> **What needs to be done**
Copy the records below exactly, omitting any pictures they contain.
+++ Data excerpts +++
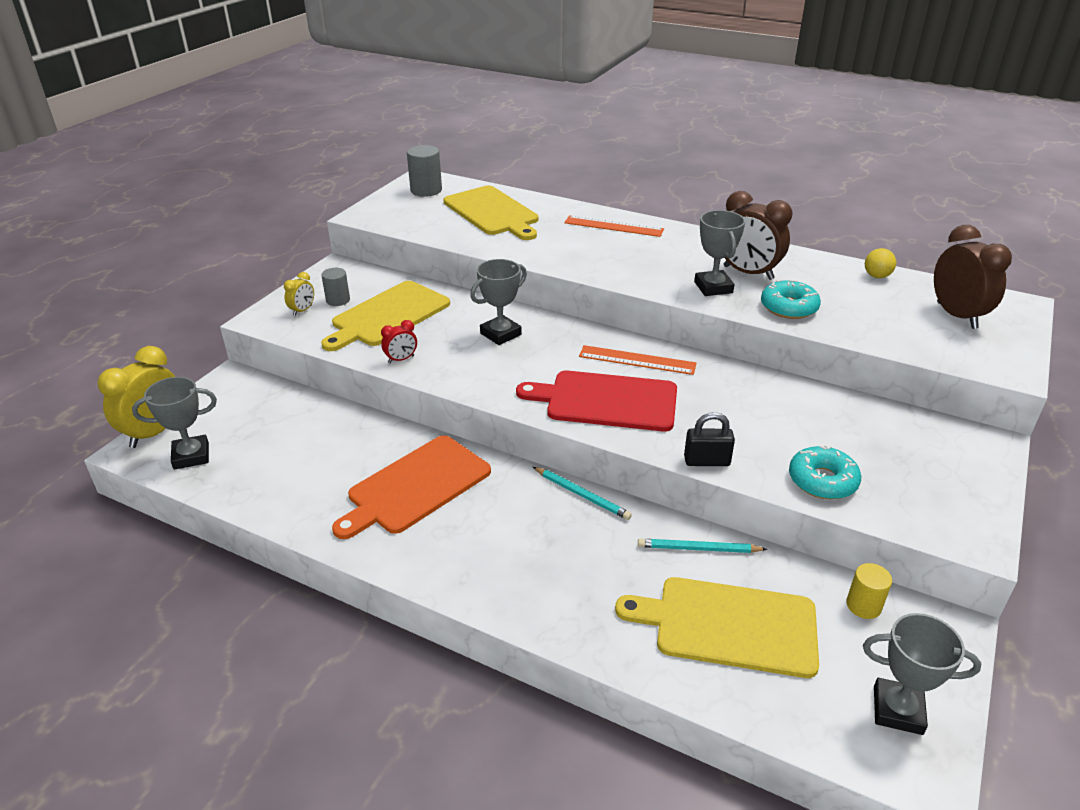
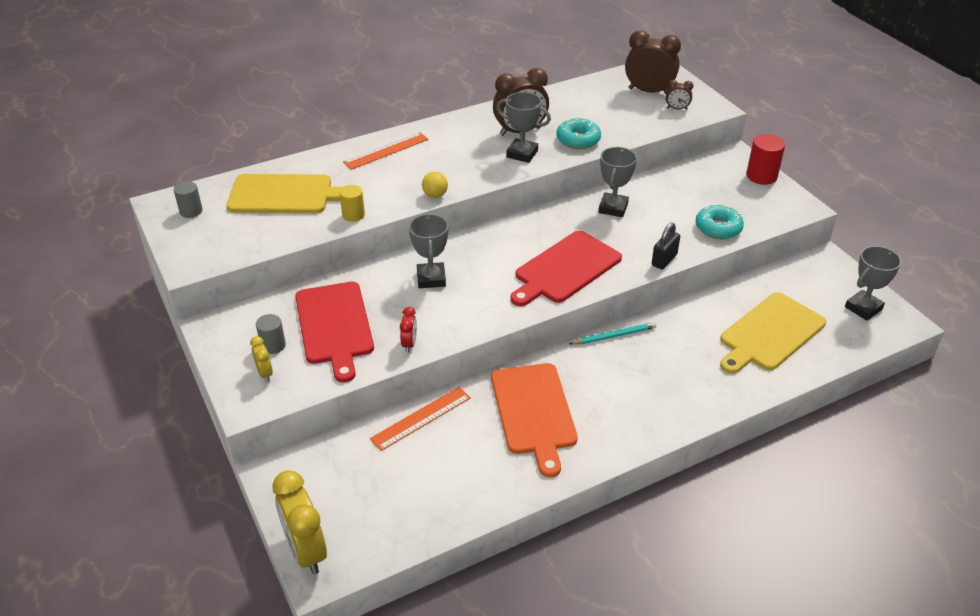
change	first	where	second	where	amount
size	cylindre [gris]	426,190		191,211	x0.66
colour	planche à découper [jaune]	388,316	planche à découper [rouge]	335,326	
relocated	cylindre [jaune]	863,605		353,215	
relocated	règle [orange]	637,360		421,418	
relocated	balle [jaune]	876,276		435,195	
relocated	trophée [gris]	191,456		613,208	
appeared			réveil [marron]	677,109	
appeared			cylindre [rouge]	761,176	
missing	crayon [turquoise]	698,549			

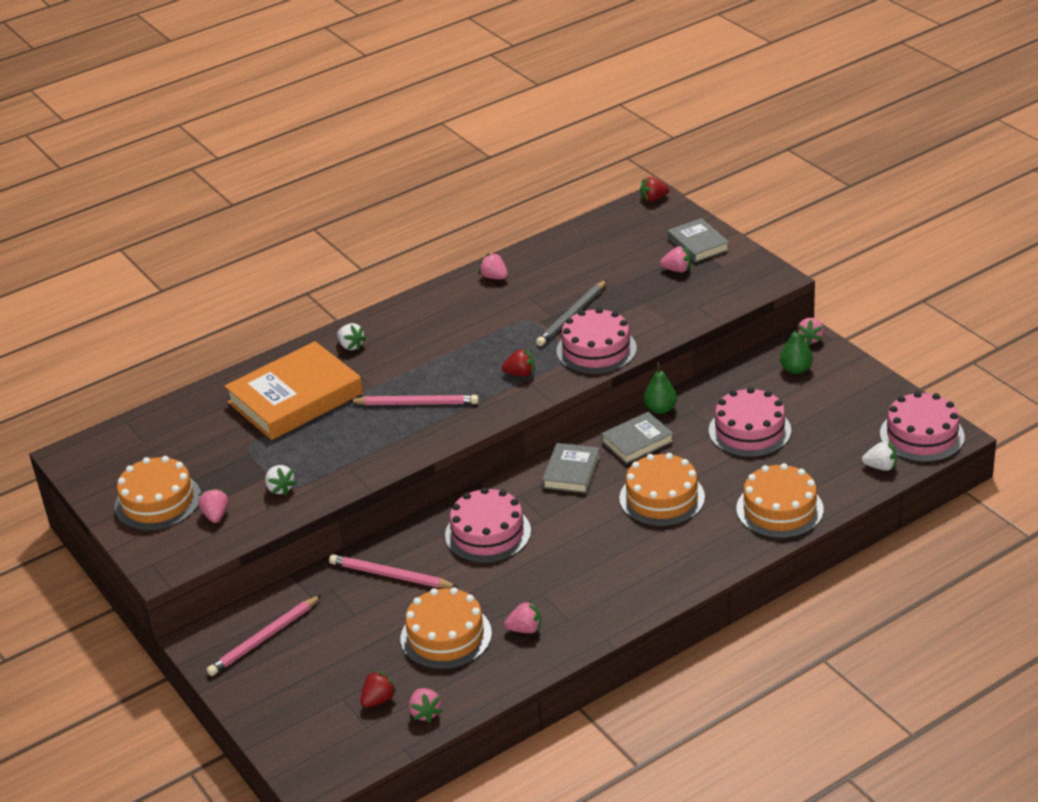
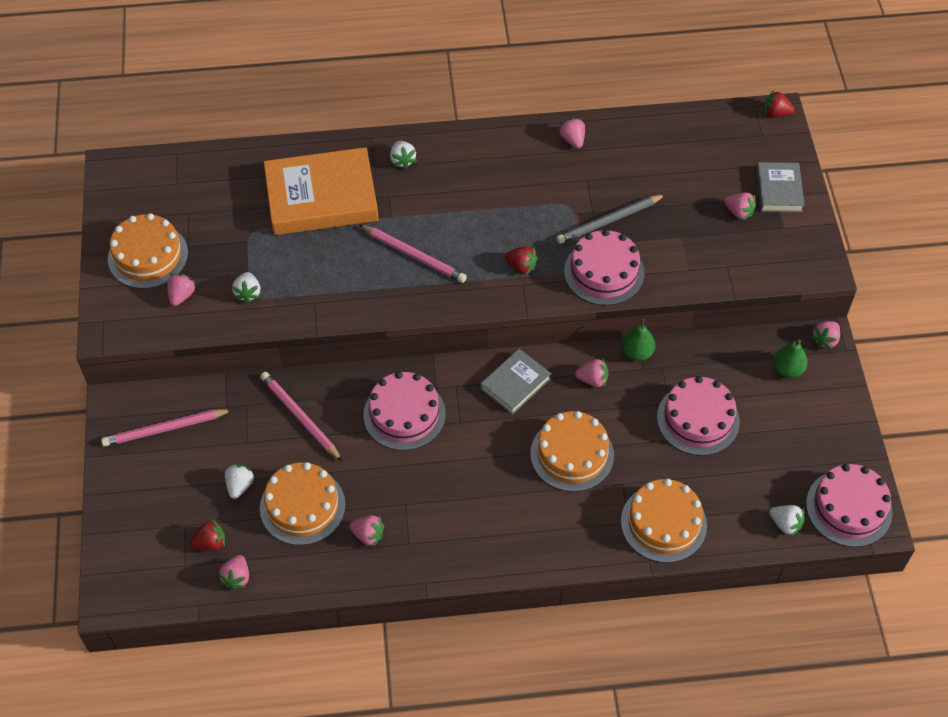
change	first	where	second	where	amount
appeared			fraise [blanc]	240,485	
exchanged	livre [gris]	637,442	fraise [rose]	592,380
+++
> **Solved exercise**
change	first	where	second	where	amount
size	cylindre [gris]	426,190		191,211	x0.66
colour	planche à découper [jaune]	388,316	planche à découper [rouge]	335,326	
relocated	cylindre [jaune]	863,605		353,215	
relocated	règle [orange]	637,360		421,418	
relocated	balle [jaune]	876,276		435,195	
relocated	trophée [gris]	191,456		613,208	
appeared			réveil [marron]	677,109	
appeared			cylindre [rouge]	761,176	
missing	crayon [turquoise]	698,549			

change	first	where	second	where	amount
appeared			fraise [blanc]	240,485	
exchanged	livre [gris]	637,442	fraise [rose]	592,380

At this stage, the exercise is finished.